Requirements: Reproduce each of the following records verbatim, line for line.

___

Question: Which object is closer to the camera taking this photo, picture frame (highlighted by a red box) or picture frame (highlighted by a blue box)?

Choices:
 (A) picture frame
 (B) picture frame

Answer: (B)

___

Result of the task:
Question: Which object is closer to the camera taking this photo, picture frame (highlighted by a red box) or picture frame (highlighted by a blue box)?

Choices:
 (A) picture frame
 (B) picture frame

Answer: (B)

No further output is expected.